→ PROBLEM REQUIREMENTS
Write out again, exactly, the lines below starting at the one with "green ball: 1 -> 0" and ending at the one with "yellow mug: 5 -> 2".

→ INPUT FOR THIS TASK
BEGIN

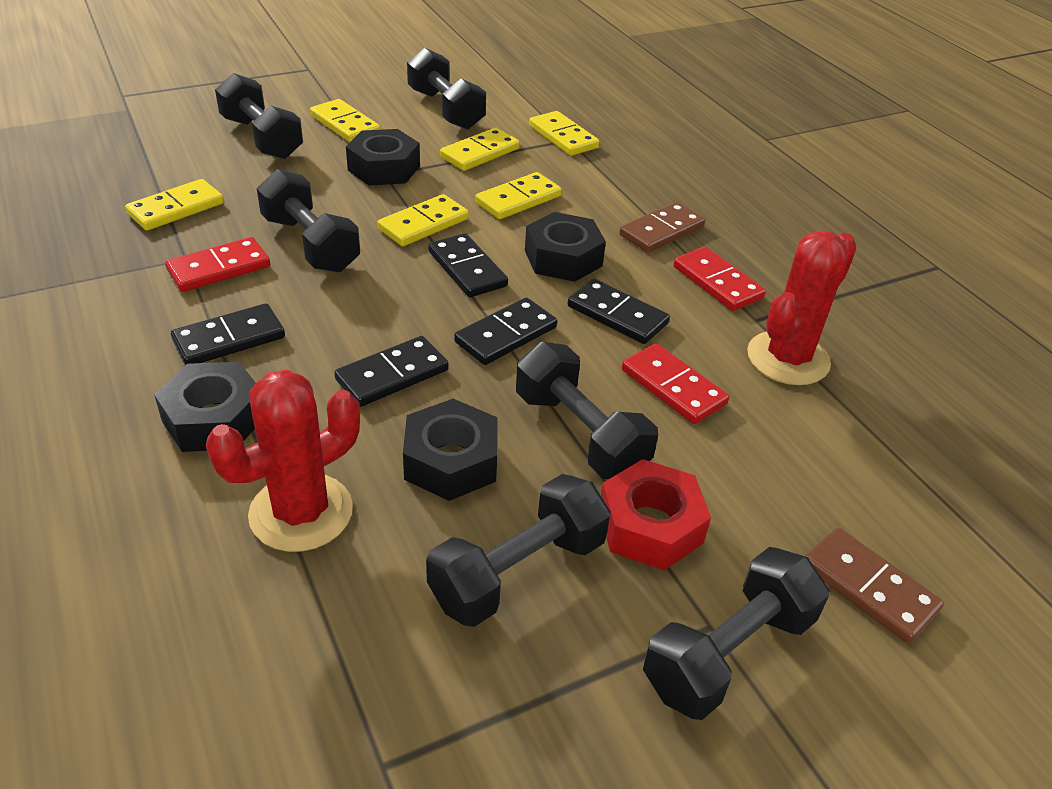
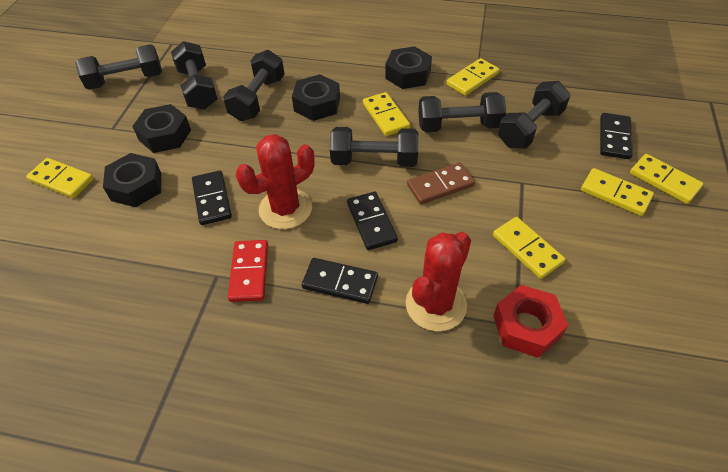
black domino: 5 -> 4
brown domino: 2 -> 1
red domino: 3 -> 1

END
BEGIN

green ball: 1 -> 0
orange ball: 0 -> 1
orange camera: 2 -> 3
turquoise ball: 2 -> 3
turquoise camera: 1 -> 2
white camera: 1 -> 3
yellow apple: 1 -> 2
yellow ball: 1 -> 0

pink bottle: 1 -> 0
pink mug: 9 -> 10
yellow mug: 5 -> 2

END
BEGIN

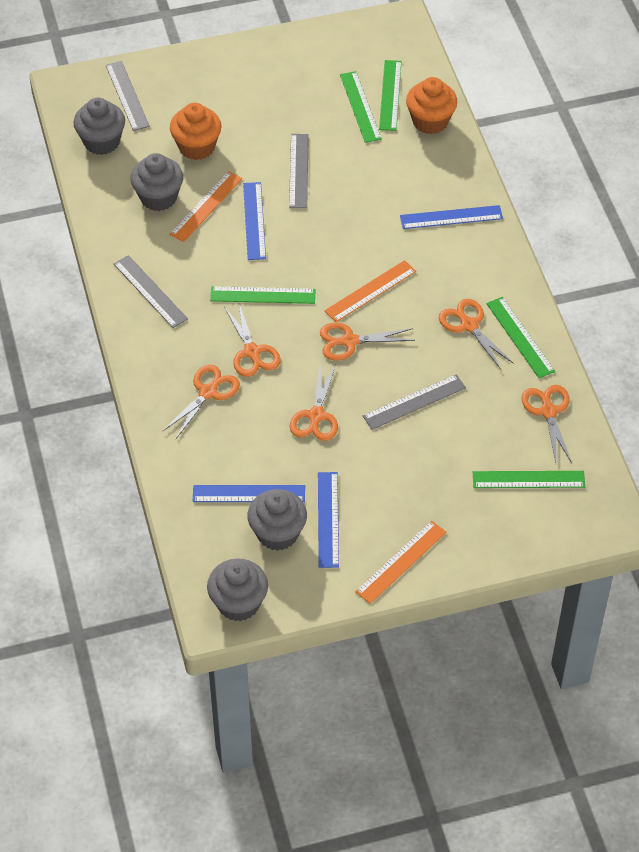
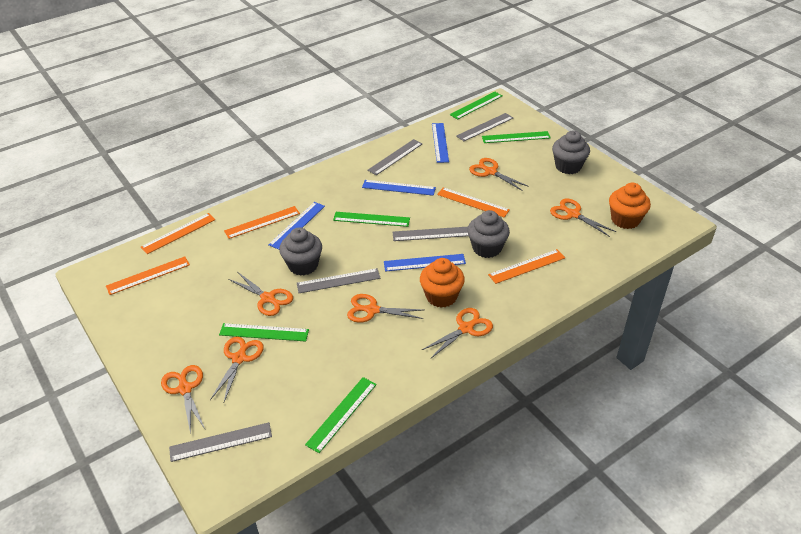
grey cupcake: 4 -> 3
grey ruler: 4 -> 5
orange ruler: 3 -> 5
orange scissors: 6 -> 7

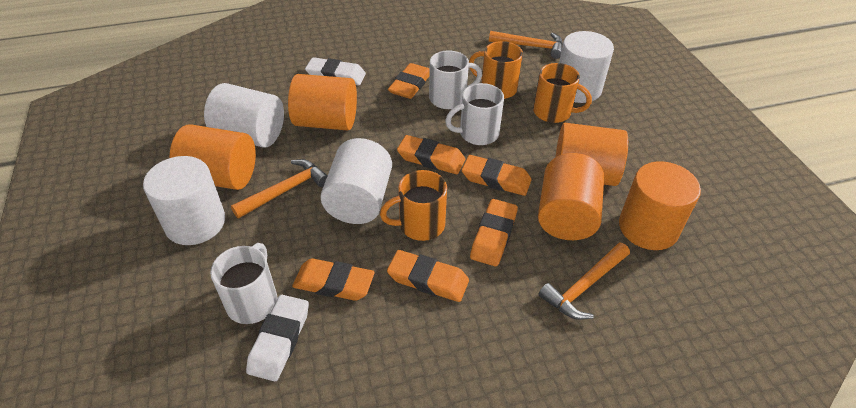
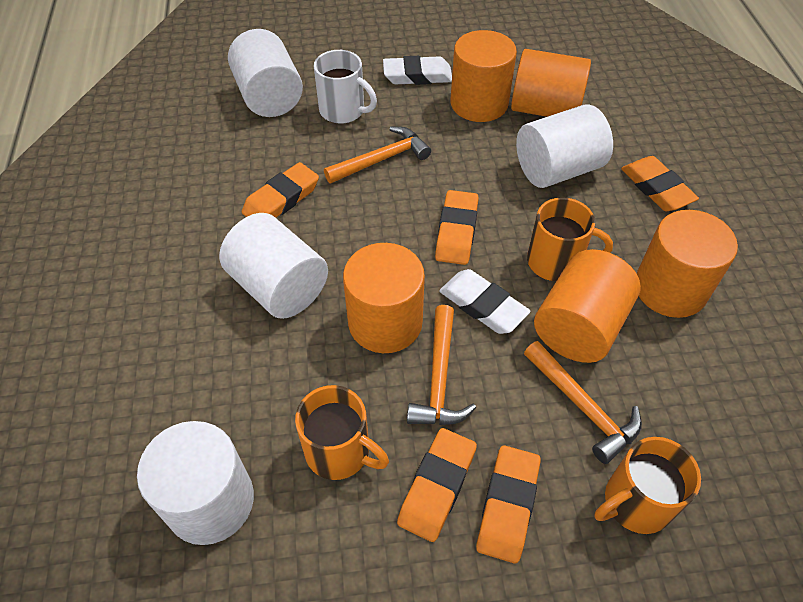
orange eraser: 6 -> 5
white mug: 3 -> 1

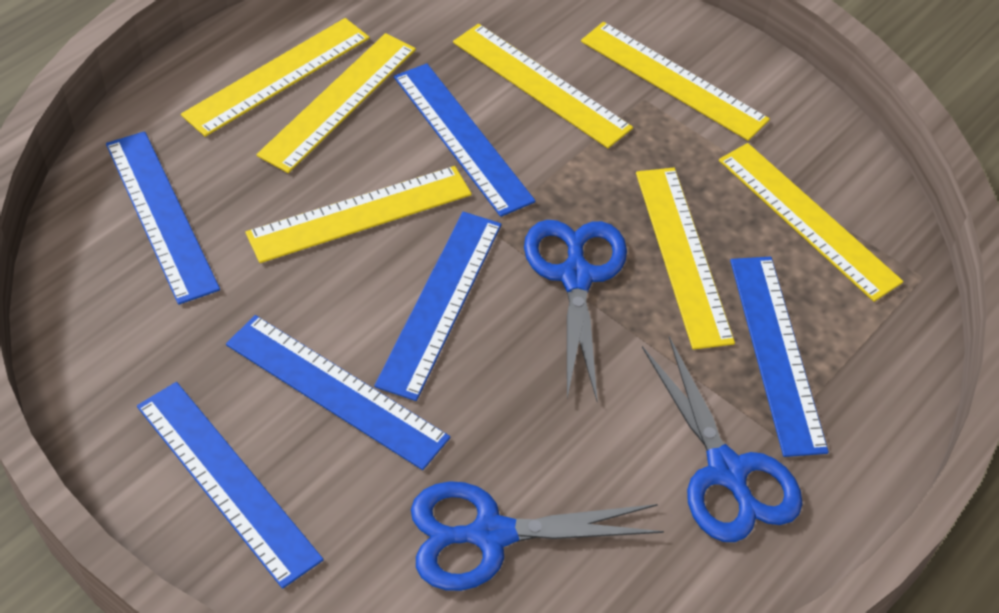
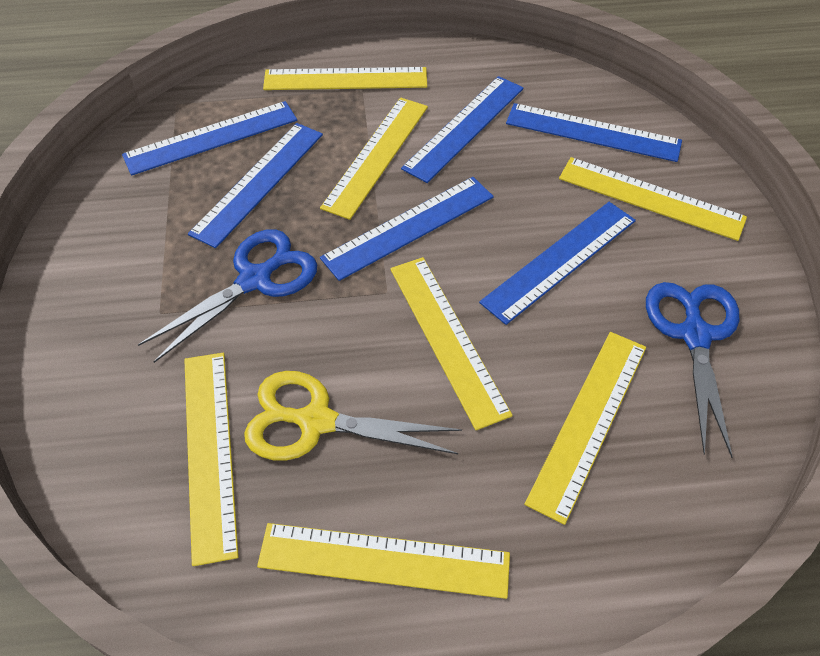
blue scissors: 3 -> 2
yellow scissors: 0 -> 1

END

→ RESPONSE BELOW
green ball: 1 -> 0
orange ball: 0 -> 1
orange camera: 2 -> 3
turquoise ball: 2 -> 3
turquoise camera: 1 -> 2
white camera: 1 -> 3
yellow apple: 1 -> 2
yellow ball: 1 -> 0

pink bottle: 1 -> 0
pink mug: 9 -> 10
yellow mug: 5 -> 2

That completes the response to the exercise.